PROBLEM TO WORK ON: Set the whole listing down again, word for word, with no pictures.

______________________________

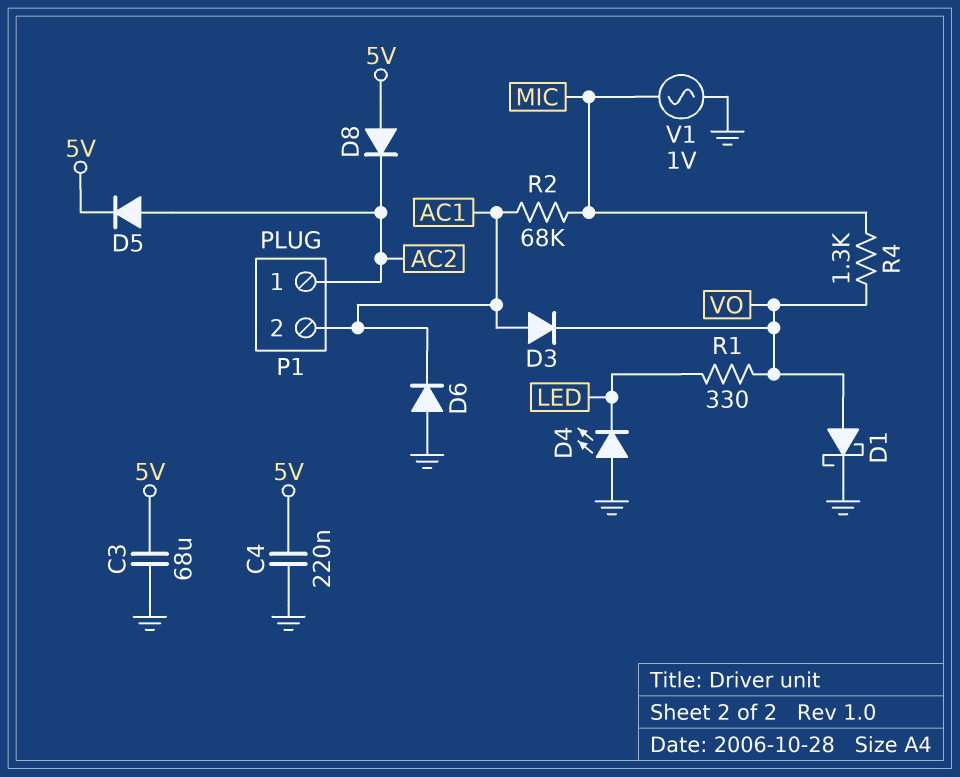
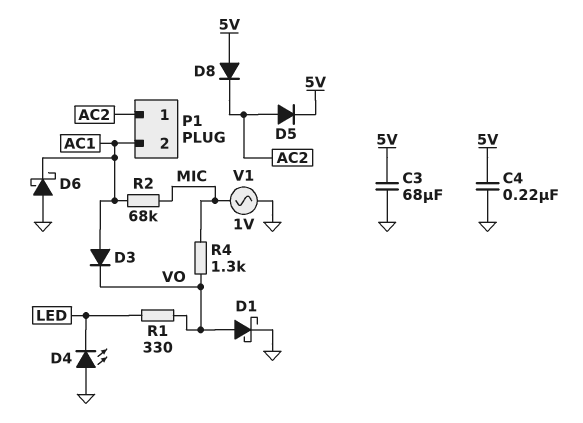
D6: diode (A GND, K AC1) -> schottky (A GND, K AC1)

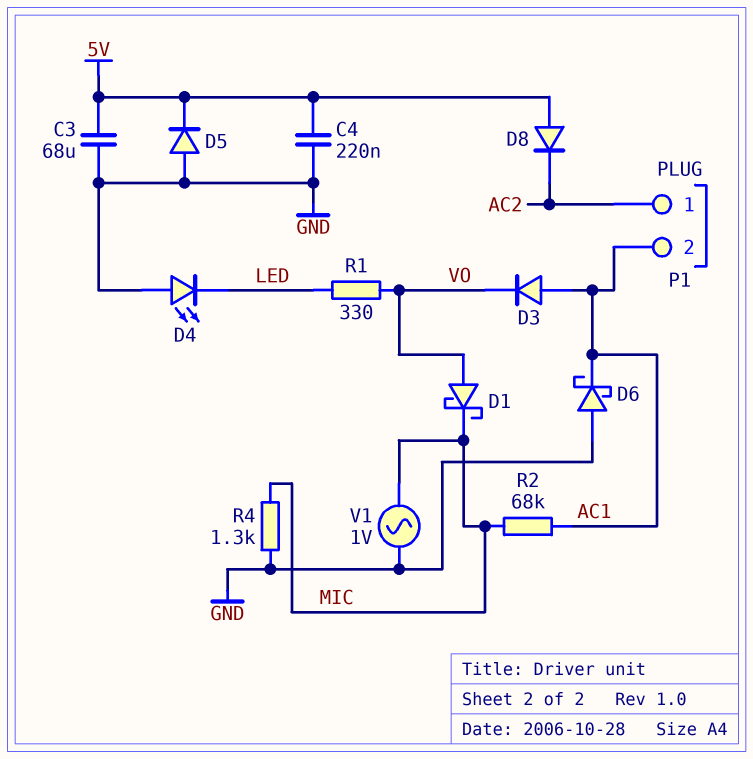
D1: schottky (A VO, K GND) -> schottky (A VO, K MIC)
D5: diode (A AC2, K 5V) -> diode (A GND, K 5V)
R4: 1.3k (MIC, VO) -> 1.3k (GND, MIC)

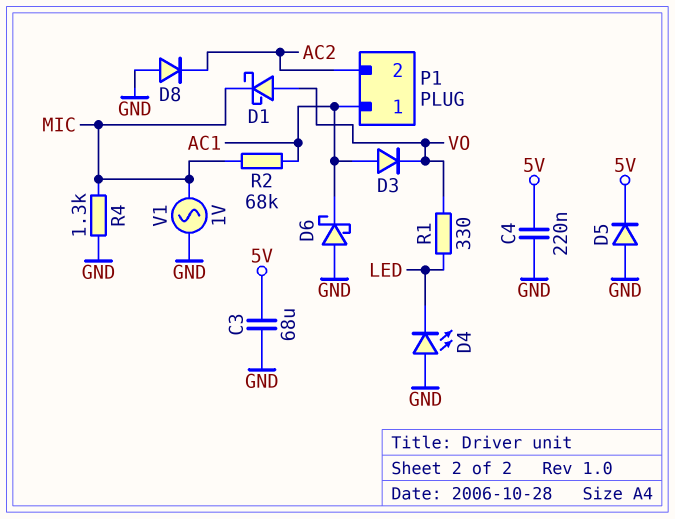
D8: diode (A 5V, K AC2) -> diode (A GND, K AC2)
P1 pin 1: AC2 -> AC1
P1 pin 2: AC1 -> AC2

______________________________

WRITTEN ANSWER:
D6: diode (A GND, K AC1) -> schottky (A GND, K AC1)

D1: schottky (A VO, K GND) -> schottky (A VO, K MIC)
D5: diode (A AC2, K 5V) -> diode (A GND, K 5V)
R4: 1.3k (MIC, VO) -> 1.3k (GND, MIC)

D8: diode (A 5V, K AC2) -> diode (A GND, K AC2)
P1 pin 1: AC2 -> AC1
P1 pin 2: AC1 -> AC2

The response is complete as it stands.